> [Exercise goal]: Every line in the listing below from the one with "(334, 234) = (602, 295): orange" through the one with "(557, 279) = (721, 471): none" is to be reproduced exactly, both ends included; leave out the rest.

******************************

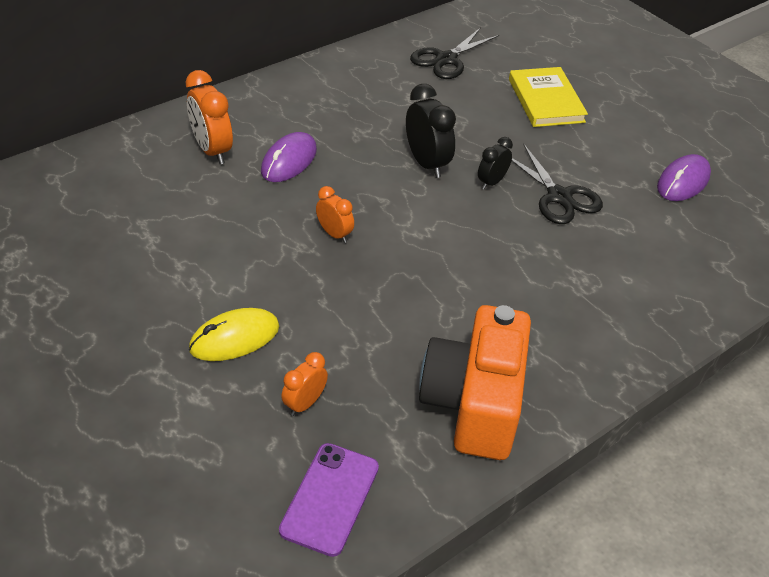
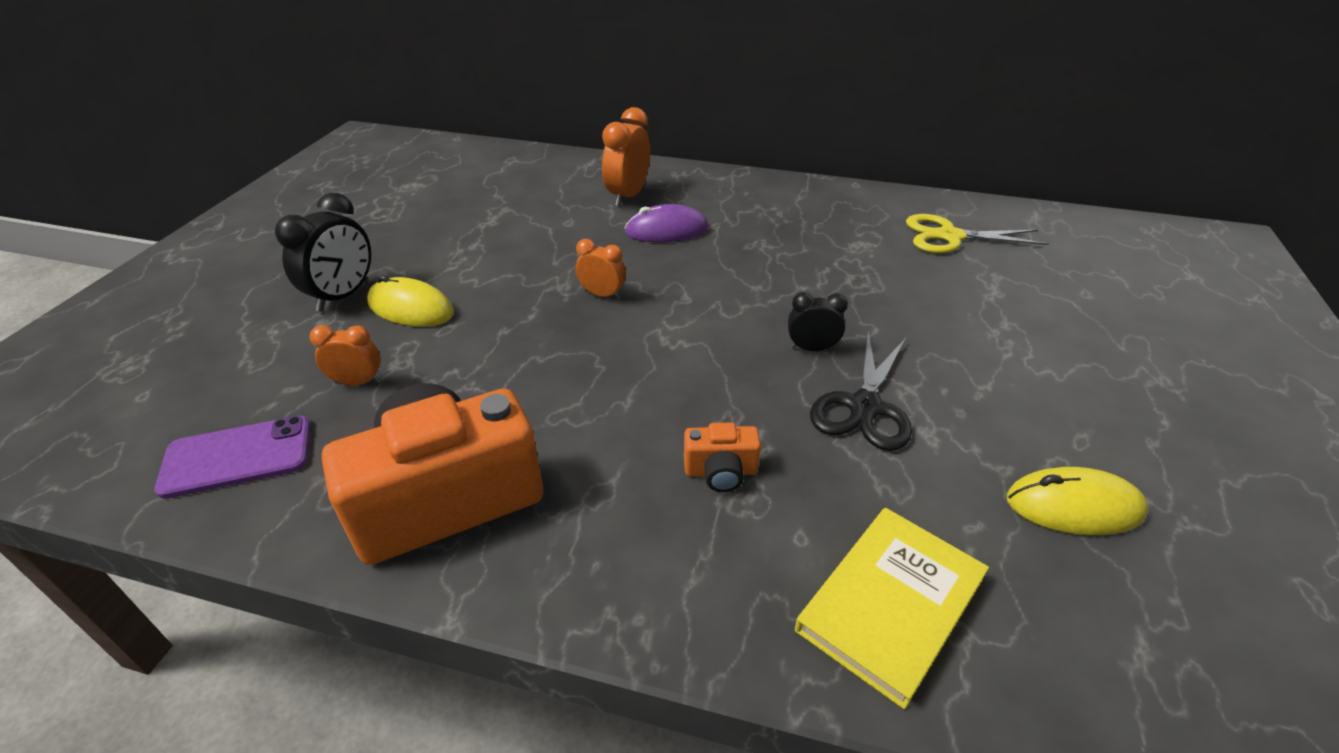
camera: 55 degrees right, 5 degrees down
(334, 234) = (602, 295): orange clock -> orange clock turned 75 degrees counterclockwise
(427, 163) = (776, 297): black clock -> black clock (343, 296)
(446, 59) = (950, 236): black scissors -> yellow scissors
(546, 100) = (1010, 322): yellow book -> yellow book (891, 604)
(557, 279) = (721, 471): none -> orange camera
(683, 181) = (1073, 506): purple mouse -> yellow mouse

******************************

> [Output of the task]:
(334, 234) = (602, 295): orange clock -> orange clock turned 75 degrees counterclockwise
(427, 163) = (776, 297): black clock -> black clock (343, 296)
(446, 59) = (950, 236): black scissors -> yellow scissors
(546, 100) = (1010, 322): yellow book -> yellow book (891, 604)
(557, 279) = (721, 471): none -> orange camera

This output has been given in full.